Start of EXCERPTED DATA
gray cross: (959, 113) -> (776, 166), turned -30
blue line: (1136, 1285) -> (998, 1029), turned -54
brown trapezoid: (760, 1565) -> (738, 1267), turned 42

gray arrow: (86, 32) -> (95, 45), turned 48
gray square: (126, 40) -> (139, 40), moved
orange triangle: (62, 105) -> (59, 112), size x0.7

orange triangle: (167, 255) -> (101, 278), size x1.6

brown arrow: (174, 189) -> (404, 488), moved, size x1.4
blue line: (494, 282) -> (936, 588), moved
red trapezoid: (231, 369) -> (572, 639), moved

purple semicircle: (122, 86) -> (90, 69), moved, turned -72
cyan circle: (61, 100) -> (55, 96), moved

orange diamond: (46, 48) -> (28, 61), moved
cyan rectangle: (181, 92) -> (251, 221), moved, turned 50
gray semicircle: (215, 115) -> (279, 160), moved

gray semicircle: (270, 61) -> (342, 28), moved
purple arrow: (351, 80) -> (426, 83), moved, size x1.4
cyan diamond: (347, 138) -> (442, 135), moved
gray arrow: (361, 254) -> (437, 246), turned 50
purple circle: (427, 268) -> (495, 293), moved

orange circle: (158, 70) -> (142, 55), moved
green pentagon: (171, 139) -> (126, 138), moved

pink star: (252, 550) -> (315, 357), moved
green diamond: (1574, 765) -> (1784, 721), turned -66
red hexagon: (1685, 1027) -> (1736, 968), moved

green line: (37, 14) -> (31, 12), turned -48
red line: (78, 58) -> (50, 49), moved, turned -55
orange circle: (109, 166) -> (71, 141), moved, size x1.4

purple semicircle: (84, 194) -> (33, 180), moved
End of EXCERPTED DATA
WHAT TO WORK ON
An exact copy of the lines above, from the one containing "cyan rectangle: (181, 92)" through the one containing "cyan diamond: (347, 138) -> (442, 135), moved", is the whole of the answer.

ANSWER SPACE
cyan rectangle: (181, 92) -> (251, 221), moved, turned 50
gray semicircle: (215, 115) -> (279, 160), moved

gray semicircle: (270, 61) -> (342, 28), moved
purple arrow: (351, 80) -> (426, 83), moved, size x1.4
cyan diamond: (347, 138) -> (442, 135), moved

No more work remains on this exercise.